### What you should do
Once you find the line below that contains "green diamond: (34, 267)", write it out along with every later line exactly as given, stopping only when the records end. Omit the pictures.

○ ○ ○ ○

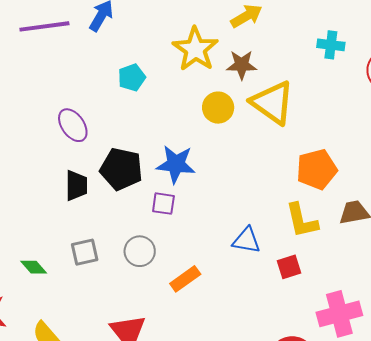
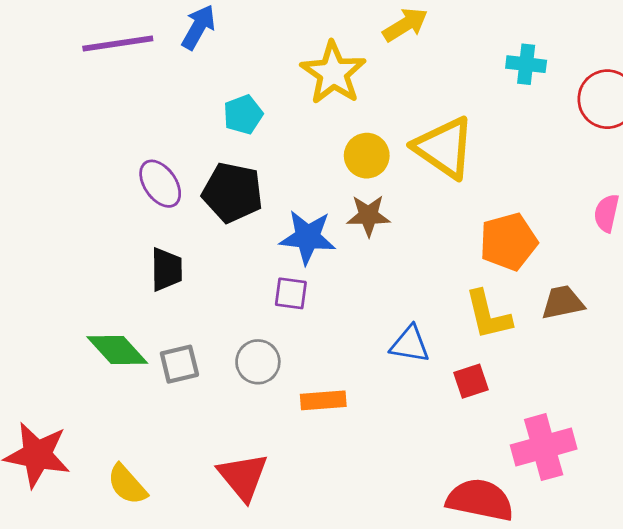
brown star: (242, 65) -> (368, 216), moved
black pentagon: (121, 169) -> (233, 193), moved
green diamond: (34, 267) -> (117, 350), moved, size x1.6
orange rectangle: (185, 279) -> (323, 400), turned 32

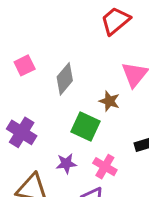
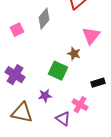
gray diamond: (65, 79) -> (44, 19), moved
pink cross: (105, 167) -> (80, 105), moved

○ ○ ○ ○

### Written reply
green diamond: (34, 267) -> (117, 350), moved, size x1.6
orange rectangle: (185, 279) -> (323, 400), turned 32

gray diamond: (65, 79) -> (44, 19), moved
pink cross: (105, 167) -> (80, 105), moved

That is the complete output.